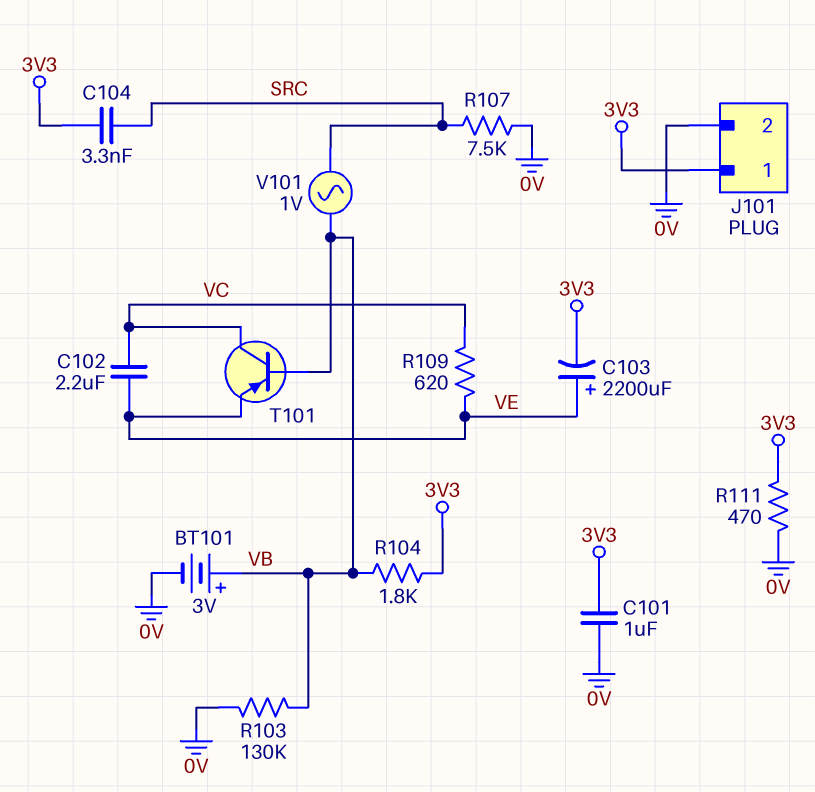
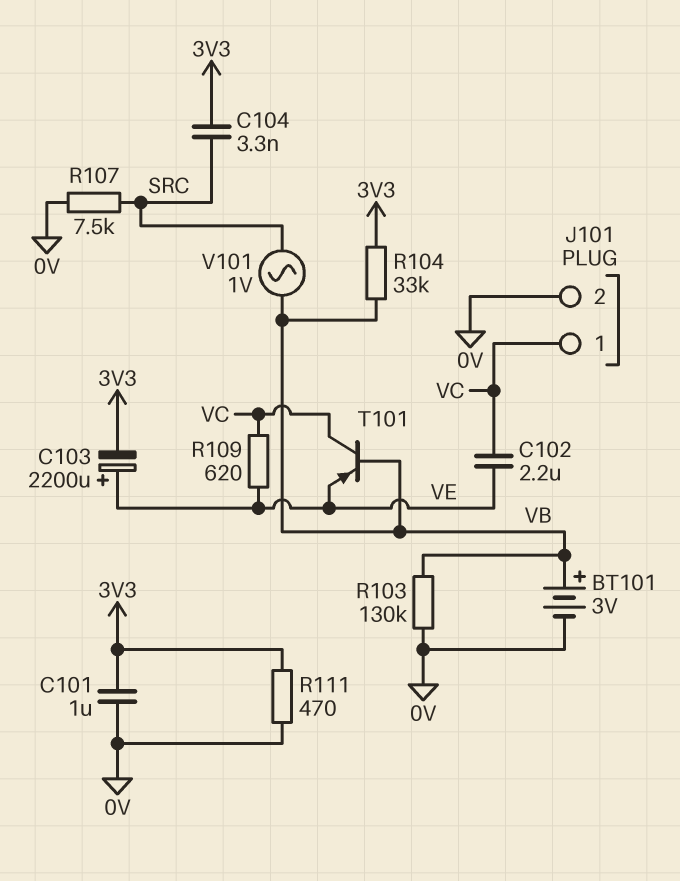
J101 pin 1: 3V3 -> VC
R104: 1.8k (3V3, VB) -> 33k (3V3, VB)

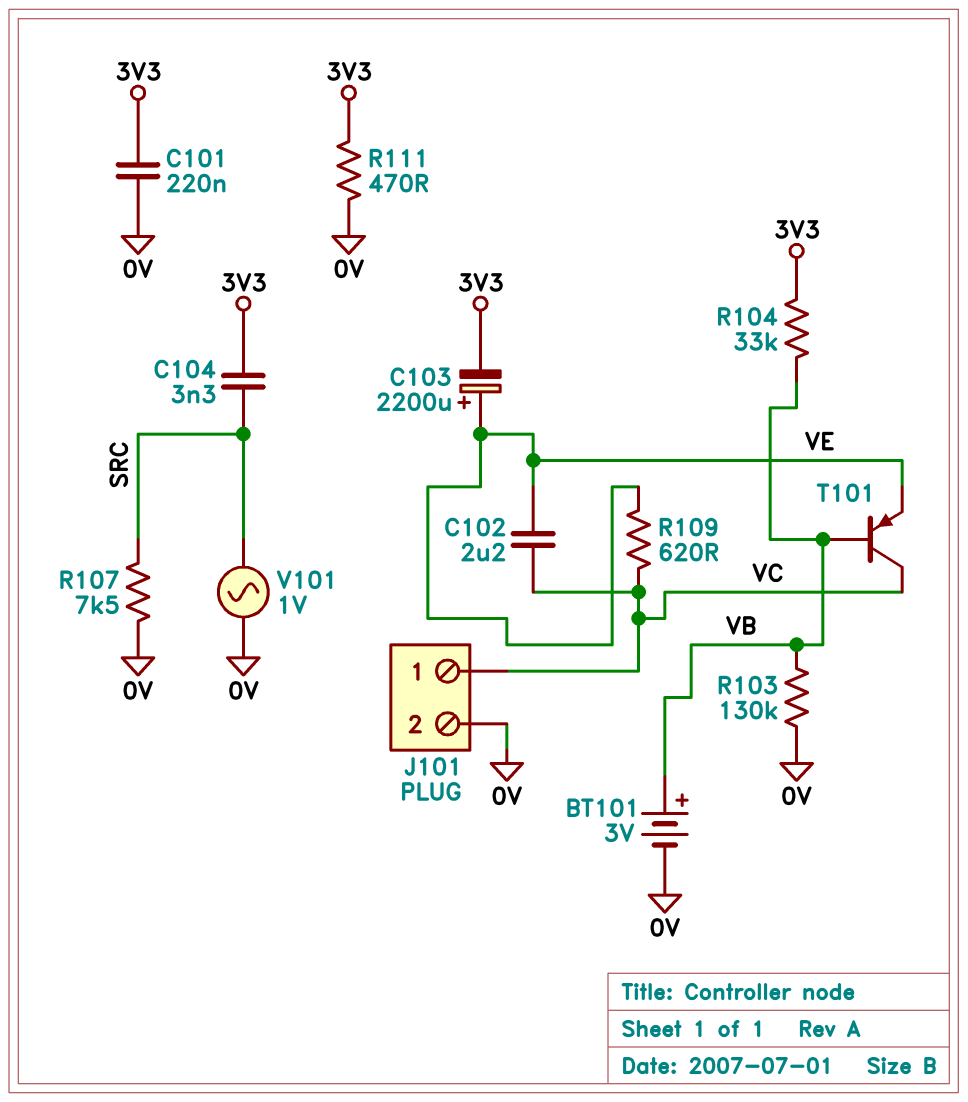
C101: 1uF (0V, 3V3) -> 220nF (0V, 3V3)
V101: AC 1V (SRC, VB) -> AC 1V (0V, SRC)

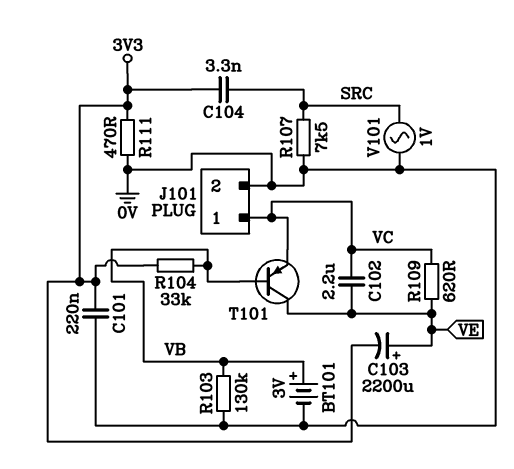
T101: PNP (B VB, C VC, E VE) -> PNP (B VB, C VE, E VC)

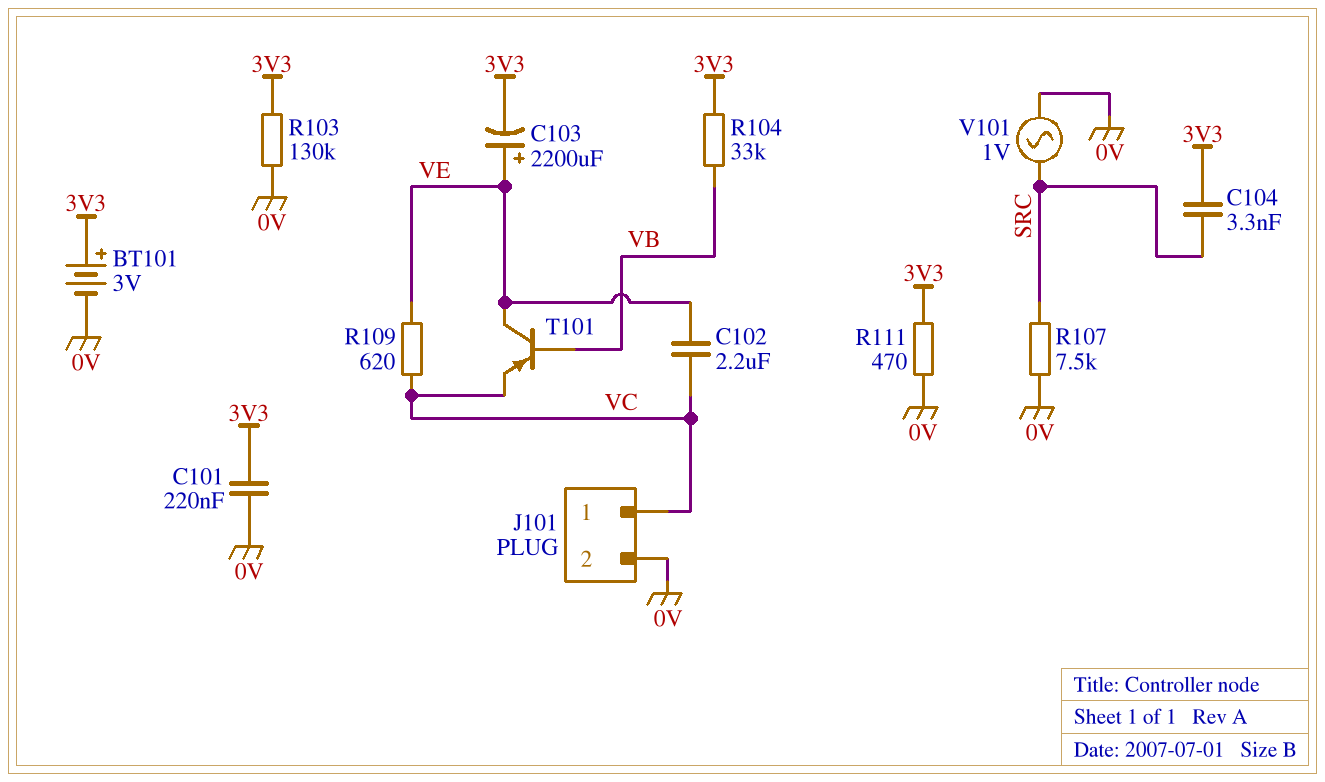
BT101: 3V (plus VB, minus 0V) -> 3V (plus 3V3, minus 0V)
R103: 130k (0V, VB) -> 130k (0V, 3V3)

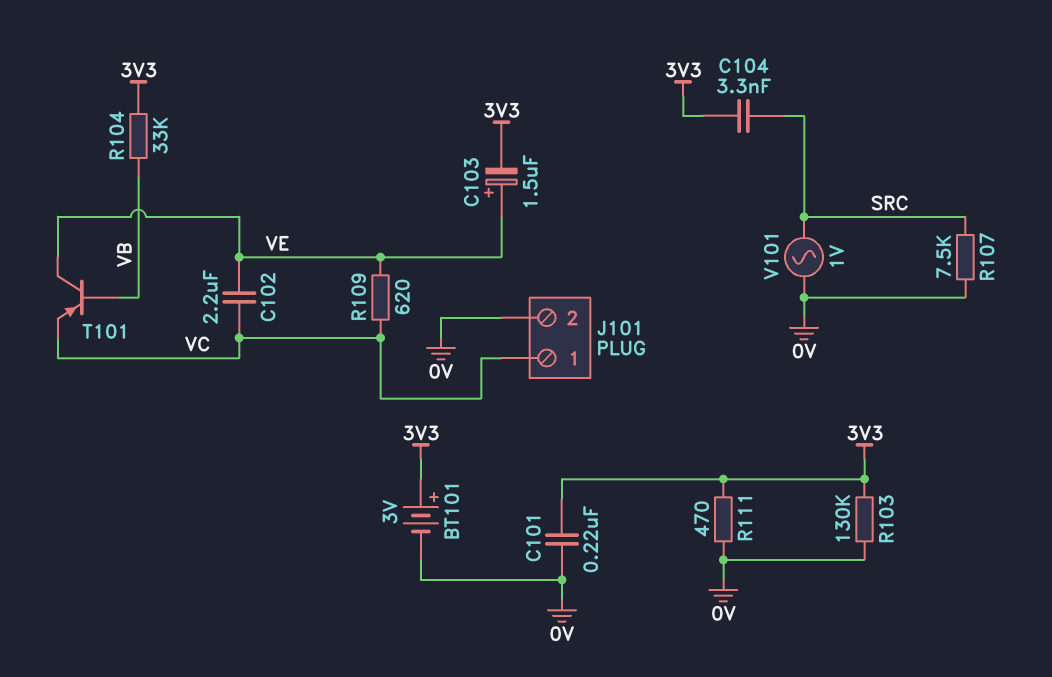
C103: 2200uF (plus VE, minus 3V3) -> 1.5uF (plus VE, minus 3V3)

## [The task]
Would you give again, exactly as written, the lines from the one containing "V101: AC 1V (SRC, VB) -> AC 1V (0V, SRC)" through the end of the records, with no pictures and no other lines?

## [Problem solution]
V101: AC 1V (SRC, VB) -> AC 1V (0V, SRC)

T101: PNP (B VB, C VC, E VE) -> PNP (B VB, C VE, E VC)

BT101: 3V (plus VB, minus 0V) -> 3V (plus 3V3, minus 0V)
R103: 130k (0V, VB) -> 130k (0V, 3V3)

C103: 2200uF (plus VE, minus 3V3) -> 1.5uF (plus VE, minus 3V3)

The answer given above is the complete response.